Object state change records
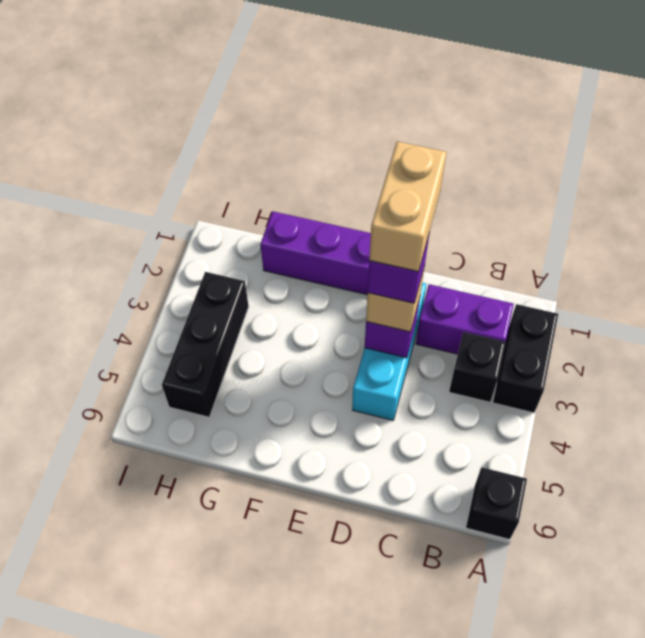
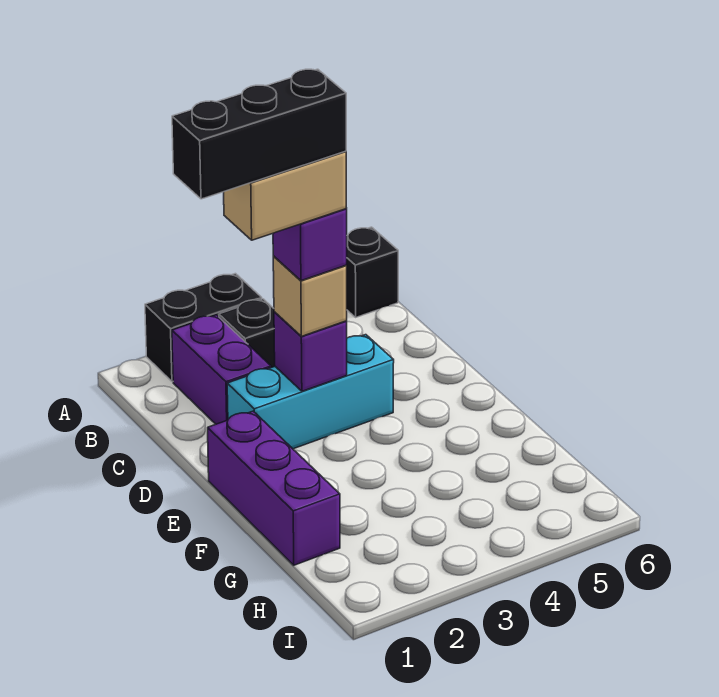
black 1x3 brick [162,272,249,417] -> black 1x3 brick moved to [172,69,346,199]

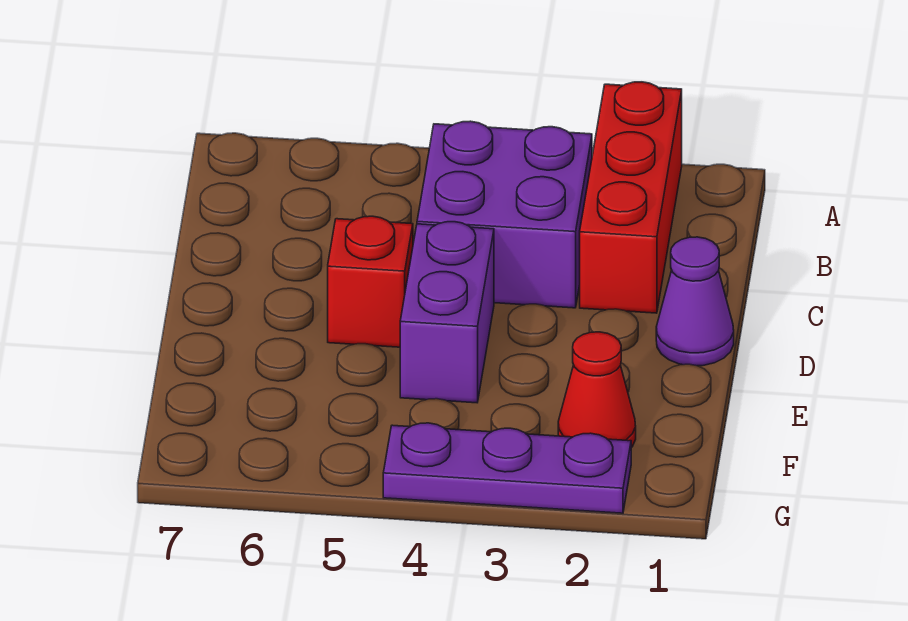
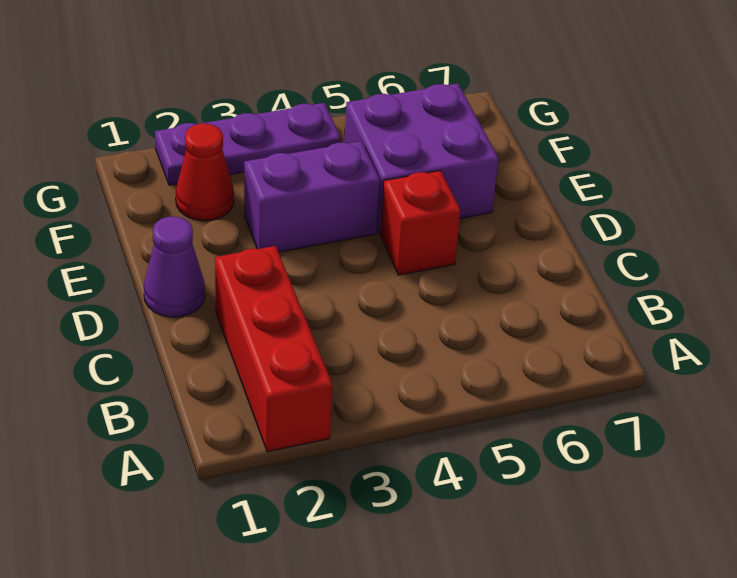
purple 2x2 brick [417,121,592,308] -> purple 2x2 brick moved to [344,83,499,233]
purple 1x2 brick [400,222,494,403] -> purple 1x2 brick turned to [244,141,380,252]

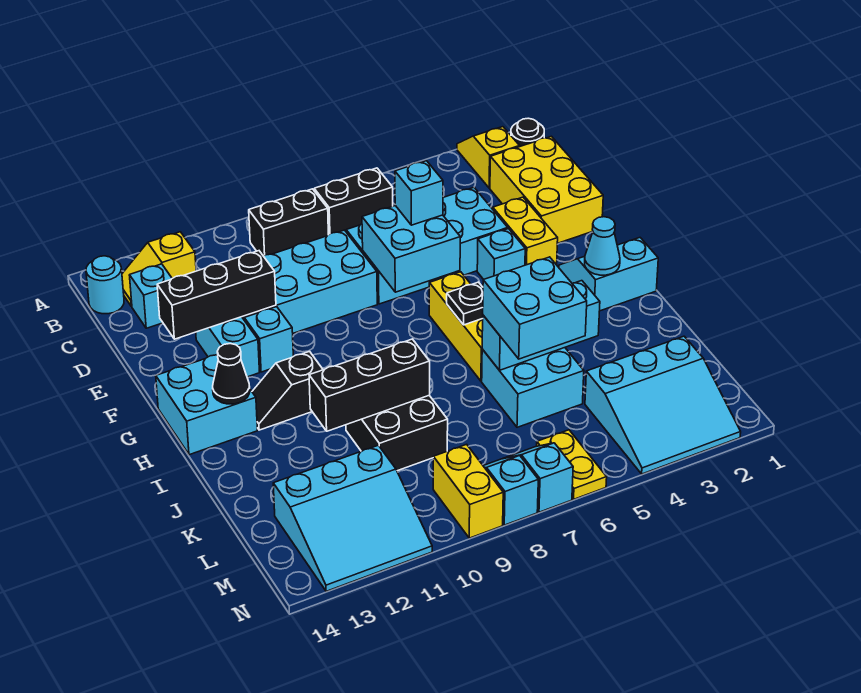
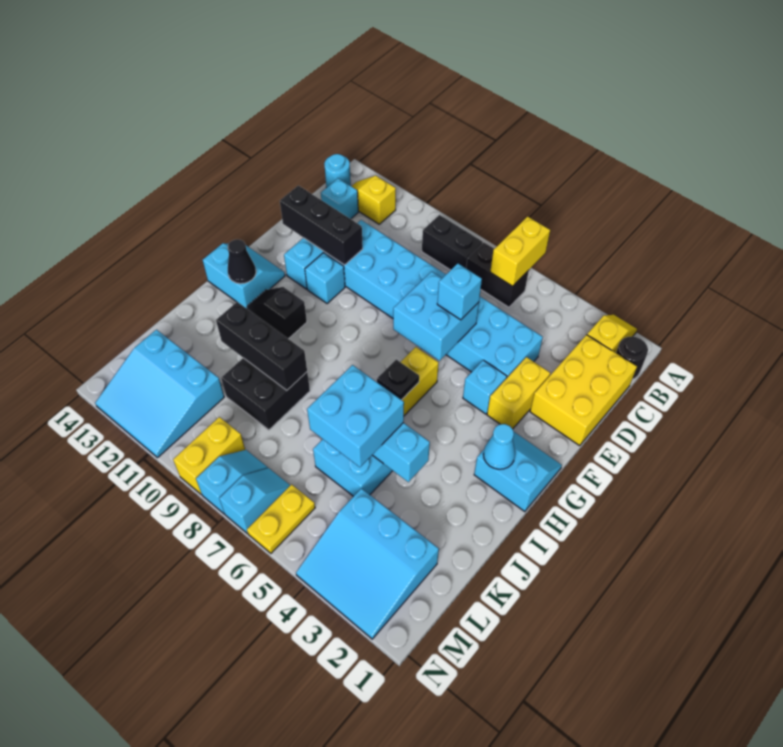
none -> yellow 1x2 brick [490,217,550,286]
cyan 2x2 brick [156,355,258,455] -> cyan 2x2 slope [203,243,285,308]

◆ **Problem requirements**
Pictures aside, repeat every entry exactly as written.

◆ **Solution for this problem**
black 1x3 brick [162,272,249,417] -> black 1x3 brick moved to [172,69,346,199]

purple 2x2 brick [417,121,592,308] -> purple 2x2 brick moved to [344,83,499,233]
purple 1x2 brick [400,222,494,403] -> purple 1x2 brick turned to [244,141,380,252]

none -> yellow 1x2 brick [490,217,550,286]
cyan 2x2 brick [156,355,258,455] -> cyan 2x2 slope [203,243,285,308]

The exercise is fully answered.